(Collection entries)
------

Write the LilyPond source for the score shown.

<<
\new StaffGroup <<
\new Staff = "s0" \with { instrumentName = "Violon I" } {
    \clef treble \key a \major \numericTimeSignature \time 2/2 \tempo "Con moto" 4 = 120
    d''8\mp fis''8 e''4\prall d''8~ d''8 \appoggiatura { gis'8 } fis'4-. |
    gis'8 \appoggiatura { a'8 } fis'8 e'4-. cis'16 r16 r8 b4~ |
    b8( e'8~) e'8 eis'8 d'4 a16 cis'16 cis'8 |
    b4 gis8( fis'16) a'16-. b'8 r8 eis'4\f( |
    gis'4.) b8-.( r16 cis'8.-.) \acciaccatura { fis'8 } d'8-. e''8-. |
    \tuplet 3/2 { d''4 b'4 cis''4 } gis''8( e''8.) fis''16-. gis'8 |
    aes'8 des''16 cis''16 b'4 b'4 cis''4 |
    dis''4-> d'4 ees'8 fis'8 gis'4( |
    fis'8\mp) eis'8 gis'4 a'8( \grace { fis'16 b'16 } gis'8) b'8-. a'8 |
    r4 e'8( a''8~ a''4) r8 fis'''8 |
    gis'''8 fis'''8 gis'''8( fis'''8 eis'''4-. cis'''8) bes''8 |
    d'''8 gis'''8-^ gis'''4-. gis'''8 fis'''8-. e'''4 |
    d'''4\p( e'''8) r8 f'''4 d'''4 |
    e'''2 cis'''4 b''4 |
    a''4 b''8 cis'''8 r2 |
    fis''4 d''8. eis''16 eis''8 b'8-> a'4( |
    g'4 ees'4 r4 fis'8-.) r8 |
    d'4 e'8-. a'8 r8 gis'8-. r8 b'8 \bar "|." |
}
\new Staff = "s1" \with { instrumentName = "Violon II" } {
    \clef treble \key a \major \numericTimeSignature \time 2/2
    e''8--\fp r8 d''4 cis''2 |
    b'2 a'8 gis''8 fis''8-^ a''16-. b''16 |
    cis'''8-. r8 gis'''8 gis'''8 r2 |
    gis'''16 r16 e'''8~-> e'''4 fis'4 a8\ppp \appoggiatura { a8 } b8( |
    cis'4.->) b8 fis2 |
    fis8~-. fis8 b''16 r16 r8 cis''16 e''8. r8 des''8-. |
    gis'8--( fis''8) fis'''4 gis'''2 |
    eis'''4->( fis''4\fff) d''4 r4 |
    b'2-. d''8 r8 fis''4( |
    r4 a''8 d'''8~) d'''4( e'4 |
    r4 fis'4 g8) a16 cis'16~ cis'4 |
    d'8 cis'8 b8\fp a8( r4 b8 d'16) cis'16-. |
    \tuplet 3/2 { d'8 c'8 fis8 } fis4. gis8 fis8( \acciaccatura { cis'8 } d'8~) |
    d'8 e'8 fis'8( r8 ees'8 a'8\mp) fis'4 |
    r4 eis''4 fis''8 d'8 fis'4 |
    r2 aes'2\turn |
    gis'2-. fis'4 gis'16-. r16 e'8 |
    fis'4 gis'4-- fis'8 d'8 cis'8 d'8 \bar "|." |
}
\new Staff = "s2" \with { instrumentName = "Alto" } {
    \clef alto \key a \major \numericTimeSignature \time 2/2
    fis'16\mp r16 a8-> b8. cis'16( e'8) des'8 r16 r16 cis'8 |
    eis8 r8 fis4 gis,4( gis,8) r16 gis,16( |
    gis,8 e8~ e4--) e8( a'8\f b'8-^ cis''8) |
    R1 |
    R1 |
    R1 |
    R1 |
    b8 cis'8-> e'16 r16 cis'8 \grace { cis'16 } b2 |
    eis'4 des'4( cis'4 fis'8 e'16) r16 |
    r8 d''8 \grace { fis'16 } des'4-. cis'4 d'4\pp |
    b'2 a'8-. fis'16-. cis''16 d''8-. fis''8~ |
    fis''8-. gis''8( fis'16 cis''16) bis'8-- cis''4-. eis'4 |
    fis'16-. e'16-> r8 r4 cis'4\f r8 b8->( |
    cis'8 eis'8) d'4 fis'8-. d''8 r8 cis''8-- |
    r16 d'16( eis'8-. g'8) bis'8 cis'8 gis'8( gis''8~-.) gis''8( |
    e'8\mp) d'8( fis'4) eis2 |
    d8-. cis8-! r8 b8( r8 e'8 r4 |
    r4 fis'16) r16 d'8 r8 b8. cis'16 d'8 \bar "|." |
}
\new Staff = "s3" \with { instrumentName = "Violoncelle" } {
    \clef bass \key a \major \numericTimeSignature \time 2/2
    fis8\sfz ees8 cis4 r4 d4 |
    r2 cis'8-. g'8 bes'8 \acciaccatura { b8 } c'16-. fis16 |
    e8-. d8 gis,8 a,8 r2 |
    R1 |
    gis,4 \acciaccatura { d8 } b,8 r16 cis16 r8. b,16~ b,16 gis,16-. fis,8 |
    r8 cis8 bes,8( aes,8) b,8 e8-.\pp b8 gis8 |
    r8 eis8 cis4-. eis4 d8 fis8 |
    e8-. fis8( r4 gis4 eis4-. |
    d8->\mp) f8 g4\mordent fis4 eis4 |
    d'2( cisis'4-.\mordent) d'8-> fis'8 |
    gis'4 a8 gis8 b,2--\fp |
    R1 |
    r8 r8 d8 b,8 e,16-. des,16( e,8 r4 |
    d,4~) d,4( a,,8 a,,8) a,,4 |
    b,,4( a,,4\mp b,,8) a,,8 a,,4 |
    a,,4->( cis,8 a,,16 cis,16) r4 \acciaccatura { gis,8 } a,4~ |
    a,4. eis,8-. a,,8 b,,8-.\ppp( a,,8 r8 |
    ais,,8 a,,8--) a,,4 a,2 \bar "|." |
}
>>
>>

------

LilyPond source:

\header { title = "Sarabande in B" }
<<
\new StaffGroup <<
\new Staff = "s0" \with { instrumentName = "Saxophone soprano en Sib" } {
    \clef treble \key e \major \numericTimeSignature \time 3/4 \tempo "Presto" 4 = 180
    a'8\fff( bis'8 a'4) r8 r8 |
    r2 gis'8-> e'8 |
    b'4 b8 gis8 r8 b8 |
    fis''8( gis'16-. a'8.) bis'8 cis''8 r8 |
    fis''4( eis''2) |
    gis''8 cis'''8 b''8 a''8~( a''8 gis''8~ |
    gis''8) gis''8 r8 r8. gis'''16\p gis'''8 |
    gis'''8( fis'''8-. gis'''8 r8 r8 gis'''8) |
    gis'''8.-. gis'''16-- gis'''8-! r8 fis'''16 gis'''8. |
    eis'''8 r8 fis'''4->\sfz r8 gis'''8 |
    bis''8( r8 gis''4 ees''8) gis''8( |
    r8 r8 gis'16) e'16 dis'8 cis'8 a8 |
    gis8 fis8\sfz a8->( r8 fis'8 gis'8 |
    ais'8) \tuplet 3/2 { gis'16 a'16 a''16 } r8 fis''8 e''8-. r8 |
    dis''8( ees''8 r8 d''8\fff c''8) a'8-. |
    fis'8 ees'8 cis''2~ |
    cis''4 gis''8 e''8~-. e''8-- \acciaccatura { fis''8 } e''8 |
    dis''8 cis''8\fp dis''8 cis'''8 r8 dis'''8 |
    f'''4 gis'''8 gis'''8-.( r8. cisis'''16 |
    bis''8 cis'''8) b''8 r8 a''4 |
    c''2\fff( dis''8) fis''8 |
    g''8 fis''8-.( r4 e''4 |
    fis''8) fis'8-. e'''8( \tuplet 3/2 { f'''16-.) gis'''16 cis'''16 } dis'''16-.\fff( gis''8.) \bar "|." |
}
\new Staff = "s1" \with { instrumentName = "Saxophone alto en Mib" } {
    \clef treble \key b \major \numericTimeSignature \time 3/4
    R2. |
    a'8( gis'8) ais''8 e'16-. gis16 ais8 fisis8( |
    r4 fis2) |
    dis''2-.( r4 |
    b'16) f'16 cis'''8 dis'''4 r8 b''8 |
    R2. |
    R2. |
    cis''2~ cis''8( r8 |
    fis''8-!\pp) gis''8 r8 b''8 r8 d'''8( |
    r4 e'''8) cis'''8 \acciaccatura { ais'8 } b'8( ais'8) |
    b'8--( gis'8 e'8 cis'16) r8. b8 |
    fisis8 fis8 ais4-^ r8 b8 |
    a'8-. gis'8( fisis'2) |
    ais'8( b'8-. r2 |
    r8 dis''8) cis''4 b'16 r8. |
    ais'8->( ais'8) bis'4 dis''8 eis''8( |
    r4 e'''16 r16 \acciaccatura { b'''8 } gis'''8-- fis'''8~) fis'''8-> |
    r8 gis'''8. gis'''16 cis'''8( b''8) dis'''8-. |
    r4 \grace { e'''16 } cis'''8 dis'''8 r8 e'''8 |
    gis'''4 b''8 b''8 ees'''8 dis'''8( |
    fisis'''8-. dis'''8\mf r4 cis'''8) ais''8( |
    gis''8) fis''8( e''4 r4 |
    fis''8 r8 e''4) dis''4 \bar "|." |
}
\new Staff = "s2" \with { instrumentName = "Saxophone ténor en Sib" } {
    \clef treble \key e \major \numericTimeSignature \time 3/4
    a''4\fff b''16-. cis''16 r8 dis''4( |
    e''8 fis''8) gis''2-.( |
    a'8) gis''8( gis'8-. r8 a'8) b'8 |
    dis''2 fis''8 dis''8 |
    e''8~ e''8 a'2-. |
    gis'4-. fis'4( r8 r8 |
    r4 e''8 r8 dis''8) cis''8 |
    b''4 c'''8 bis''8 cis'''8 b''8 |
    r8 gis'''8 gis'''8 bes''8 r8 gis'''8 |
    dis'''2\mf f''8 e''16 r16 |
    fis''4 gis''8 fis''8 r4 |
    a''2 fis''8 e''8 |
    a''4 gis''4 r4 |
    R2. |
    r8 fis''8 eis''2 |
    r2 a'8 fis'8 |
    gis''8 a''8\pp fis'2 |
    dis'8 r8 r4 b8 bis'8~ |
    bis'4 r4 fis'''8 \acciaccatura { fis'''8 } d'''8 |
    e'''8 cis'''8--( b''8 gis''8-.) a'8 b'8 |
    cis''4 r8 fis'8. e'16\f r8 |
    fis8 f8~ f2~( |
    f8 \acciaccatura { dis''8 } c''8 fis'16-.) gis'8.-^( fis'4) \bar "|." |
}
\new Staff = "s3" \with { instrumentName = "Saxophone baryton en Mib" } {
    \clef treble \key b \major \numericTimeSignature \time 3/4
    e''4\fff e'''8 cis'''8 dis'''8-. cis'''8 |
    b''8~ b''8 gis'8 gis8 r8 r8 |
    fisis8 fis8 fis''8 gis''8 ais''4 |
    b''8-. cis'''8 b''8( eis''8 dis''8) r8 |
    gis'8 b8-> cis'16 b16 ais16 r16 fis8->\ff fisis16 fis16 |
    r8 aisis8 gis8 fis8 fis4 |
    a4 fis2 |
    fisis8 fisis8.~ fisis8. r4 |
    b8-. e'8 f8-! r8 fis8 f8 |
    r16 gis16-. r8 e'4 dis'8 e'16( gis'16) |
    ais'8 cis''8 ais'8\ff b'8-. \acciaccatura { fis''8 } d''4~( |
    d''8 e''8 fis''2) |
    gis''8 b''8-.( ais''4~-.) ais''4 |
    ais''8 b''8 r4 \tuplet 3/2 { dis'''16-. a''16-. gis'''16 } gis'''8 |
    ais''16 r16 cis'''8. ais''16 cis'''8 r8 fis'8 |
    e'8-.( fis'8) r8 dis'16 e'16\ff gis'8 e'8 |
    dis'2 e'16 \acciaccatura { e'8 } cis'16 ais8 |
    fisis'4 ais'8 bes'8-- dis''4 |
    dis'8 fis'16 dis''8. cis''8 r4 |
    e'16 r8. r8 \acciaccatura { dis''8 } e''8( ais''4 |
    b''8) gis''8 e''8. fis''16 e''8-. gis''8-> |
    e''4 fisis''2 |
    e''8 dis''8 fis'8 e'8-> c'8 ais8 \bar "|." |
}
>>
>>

------

Directive => Collect every line in the records that contains the string "LilyPond". Matches must have the same capitalization.

Final answer =>
Write the LilyPond source for the score shown.
LilyPond source:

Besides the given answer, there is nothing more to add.